■ WORK REQUIRED
State how many lines in the entries below contain "PMOS". Write nothing but the number.

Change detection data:
──────

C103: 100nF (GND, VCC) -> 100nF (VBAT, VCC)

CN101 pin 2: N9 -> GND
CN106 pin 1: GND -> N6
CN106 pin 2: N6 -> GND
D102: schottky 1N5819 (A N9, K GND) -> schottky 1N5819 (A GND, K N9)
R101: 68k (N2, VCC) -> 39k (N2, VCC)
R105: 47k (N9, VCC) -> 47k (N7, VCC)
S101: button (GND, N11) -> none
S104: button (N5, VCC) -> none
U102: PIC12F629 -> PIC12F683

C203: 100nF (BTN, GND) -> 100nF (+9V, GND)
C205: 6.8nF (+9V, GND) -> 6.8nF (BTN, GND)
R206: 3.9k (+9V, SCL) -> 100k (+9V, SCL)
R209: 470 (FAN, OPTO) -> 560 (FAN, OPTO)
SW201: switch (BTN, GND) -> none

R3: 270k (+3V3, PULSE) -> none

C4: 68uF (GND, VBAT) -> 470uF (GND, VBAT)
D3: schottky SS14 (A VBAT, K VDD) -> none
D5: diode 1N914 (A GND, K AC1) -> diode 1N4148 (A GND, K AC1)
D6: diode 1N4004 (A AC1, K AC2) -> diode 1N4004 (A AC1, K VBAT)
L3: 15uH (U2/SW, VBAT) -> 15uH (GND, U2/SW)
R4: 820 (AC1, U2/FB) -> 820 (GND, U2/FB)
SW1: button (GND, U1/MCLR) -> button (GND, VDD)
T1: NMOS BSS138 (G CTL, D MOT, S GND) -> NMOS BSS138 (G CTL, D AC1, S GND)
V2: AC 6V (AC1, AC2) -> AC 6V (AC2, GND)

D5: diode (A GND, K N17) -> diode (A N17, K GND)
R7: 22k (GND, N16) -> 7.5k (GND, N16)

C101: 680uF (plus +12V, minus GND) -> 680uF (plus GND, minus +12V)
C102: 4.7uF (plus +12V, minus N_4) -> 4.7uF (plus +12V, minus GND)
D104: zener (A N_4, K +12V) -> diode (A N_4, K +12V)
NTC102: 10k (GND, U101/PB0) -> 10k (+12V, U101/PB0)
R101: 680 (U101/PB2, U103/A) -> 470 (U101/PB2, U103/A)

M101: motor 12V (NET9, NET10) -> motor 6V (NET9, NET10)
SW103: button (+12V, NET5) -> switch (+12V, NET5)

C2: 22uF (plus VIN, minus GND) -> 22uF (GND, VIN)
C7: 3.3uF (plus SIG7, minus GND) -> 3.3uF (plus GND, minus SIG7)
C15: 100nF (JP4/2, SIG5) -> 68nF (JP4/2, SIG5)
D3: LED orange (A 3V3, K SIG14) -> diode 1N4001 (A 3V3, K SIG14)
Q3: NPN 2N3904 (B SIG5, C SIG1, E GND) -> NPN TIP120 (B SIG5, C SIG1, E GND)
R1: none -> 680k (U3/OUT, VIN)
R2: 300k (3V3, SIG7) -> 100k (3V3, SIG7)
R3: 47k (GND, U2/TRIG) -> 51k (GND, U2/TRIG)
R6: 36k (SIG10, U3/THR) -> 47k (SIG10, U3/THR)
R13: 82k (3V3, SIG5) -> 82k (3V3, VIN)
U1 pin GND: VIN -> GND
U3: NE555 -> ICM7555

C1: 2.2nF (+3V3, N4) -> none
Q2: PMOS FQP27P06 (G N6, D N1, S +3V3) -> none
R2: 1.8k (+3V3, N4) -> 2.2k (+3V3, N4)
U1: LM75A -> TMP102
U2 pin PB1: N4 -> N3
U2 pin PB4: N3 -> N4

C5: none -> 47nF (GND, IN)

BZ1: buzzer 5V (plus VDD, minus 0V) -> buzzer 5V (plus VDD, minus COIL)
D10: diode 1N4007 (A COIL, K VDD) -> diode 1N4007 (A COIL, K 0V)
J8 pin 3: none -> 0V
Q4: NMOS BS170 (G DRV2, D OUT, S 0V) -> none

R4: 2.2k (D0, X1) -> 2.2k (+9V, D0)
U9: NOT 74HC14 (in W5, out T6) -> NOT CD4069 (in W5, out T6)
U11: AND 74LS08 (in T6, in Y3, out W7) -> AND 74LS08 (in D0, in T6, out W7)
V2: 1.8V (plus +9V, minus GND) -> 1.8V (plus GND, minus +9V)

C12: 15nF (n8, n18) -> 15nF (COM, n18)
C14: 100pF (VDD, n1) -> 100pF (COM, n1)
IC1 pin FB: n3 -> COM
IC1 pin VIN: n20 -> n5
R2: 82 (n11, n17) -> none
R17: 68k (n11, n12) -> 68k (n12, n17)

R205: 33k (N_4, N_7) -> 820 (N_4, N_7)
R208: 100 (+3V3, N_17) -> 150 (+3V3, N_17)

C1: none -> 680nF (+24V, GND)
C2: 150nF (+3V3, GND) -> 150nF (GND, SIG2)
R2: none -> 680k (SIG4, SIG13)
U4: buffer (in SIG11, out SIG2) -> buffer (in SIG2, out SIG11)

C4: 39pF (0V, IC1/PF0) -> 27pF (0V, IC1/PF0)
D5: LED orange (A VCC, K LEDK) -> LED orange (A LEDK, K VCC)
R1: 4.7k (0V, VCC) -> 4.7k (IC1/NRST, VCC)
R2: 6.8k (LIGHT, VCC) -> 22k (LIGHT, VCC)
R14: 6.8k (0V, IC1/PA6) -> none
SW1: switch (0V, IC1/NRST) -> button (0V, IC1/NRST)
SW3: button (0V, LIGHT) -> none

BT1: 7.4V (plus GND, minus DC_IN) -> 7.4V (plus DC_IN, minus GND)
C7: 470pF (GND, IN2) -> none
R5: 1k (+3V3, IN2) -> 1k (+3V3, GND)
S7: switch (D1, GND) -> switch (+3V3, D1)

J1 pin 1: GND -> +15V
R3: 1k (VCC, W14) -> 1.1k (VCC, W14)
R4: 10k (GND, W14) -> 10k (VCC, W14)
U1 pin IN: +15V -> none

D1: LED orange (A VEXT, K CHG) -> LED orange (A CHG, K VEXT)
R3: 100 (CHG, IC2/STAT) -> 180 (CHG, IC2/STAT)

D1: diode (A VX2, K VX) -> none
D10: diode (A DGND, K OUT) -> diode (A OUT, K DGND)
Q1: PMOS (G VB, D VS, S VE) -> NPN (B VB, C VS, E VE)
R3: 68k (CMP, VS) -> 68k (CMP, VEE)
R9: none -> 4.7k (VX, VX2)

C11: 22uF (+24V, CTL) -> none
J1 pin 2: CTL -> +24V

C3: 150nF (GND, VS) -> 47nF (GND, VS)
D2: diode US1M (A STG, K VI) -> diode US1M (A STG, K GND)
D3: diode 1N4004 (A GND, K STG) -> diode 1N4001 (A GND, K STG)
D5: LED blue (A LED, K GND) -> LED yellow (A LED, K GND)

──────

■ EXPECTED ANSWER
2